TASK DETAILS
What are the lines, written out exactly, from the one containing "green apple: 0 -> 3" to the end of the entries below? Include both ends and nothing more.

RECORDS TO PROCESS
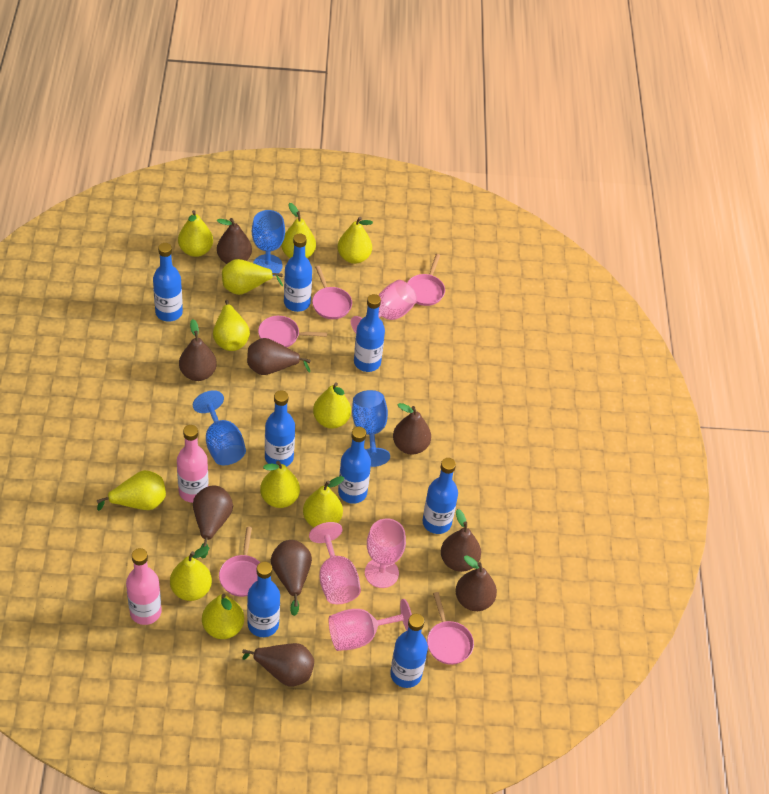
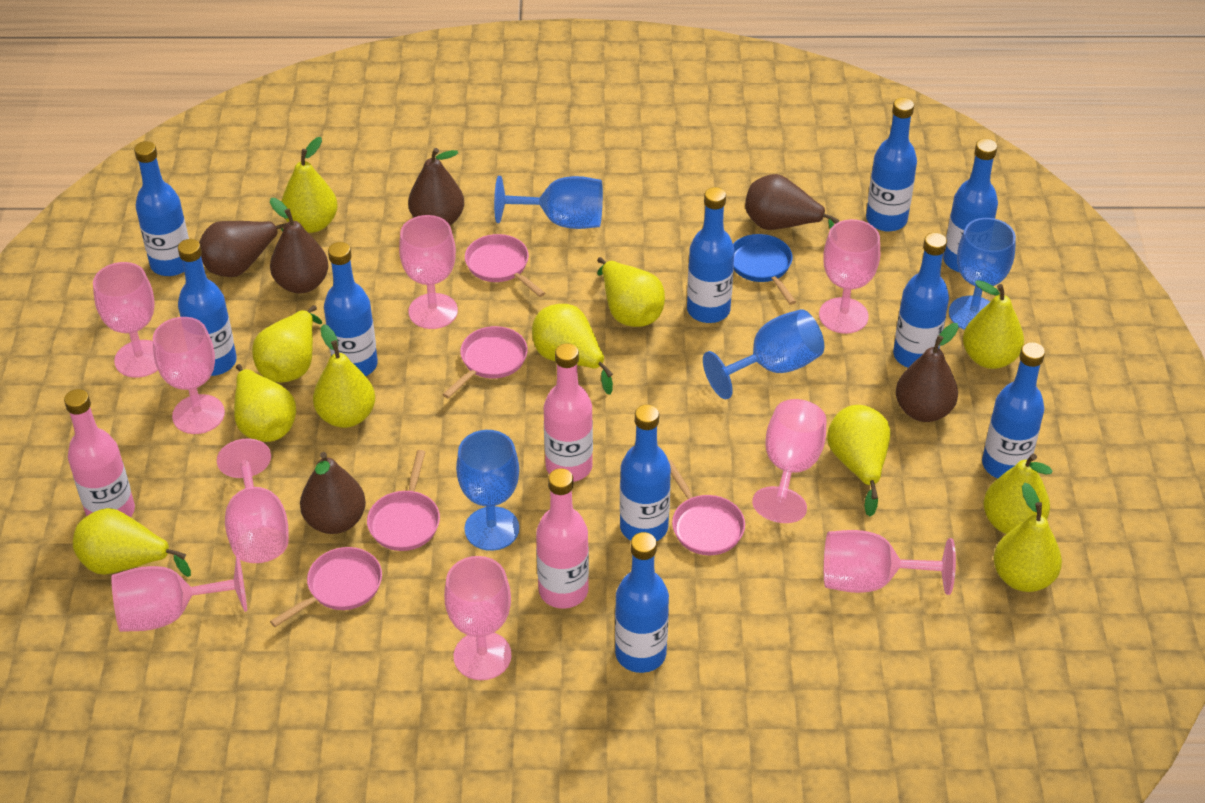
blue bottle: 8 -> 10
blue goblet: 3 -> 4
blue pan: 0 -> 1
brown pear: 9 -> 6
pink bottle: 2 -> 3
pink goblet: 4 -> 9

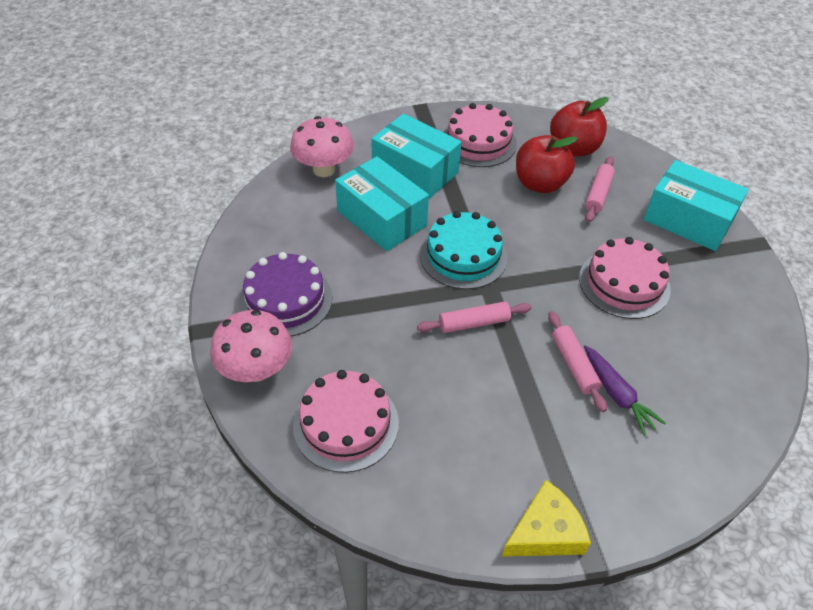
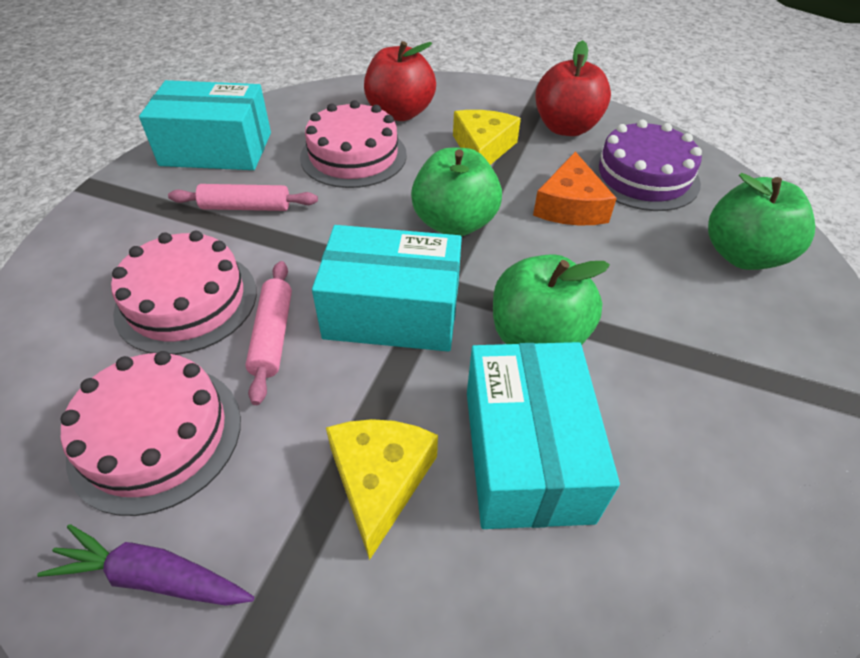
green apple: 0 -> 3
orange cheese: 0 -> 1
pink mushroom: 2 -> 0
pink rolling pin: 3 -> 2
turquoise cake: 1 -> 0
yellow cheese: 1 -> 2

ANSWER SECTION
green apple: 0 -> 3
orange cheese: 0 -> 1
pink mushroom: 2 -> 0
pink rolling pin: 3 -> 2
turquoise cake: 1 -> 0
yellow cheese: 1 -> 2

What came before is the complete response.